- _To do_
Look through the material below and show every line with the word "DRIVER".

- _Supplied data_
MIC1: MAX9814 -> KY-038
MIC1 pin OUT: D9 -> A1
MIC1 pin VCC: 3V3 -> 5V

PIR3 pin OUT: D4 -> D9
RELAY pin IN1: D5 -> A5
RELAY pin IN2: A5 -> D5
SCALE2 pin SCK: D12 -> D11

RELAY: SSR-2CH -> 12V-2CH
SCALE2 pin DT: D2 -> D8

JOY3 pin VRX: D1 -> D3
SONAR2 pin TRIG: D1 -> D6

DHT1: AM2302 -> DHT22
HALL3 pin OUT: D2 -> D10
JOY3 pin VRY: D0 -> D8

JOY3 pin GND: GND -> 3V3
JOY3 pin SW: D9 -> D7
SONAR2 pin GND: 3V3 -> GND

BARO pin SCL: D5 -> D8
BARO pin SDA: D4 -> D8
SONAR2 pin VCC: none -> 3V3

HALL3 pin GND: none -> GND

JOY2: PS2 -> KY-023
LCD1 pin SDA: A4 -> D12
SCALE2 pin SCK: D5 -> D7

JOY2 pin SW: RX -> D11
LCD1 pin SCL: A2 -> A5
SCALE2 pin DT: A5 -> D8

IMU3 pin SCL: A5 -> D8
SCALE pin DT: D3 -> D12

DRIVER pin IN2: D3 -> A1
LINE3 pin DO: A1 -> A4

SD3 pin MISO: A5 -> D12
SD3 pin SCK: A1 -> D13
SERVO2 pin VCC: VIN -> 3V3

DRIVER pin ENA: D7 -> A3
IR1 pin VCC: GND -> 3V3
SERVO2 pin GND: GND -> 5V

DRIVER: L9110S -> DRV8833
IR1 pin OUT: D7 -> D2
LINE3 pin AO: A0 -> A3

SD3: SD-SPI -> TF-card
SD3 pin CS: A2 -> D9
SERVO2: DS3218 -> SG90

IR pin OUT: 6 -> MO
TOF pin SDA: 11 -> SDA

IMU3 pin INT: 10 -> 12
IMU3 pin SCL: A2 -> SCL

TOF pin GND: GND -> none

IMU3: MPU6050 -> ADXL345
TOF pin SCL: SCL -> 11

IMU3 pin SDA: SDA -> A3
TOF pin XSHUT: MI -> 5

- _Your solution_
DRIVER pin IN2: D3 -> A1
DRIVER pin ENA: D7 -> A3
DRIVER: L9110S -> DRV8833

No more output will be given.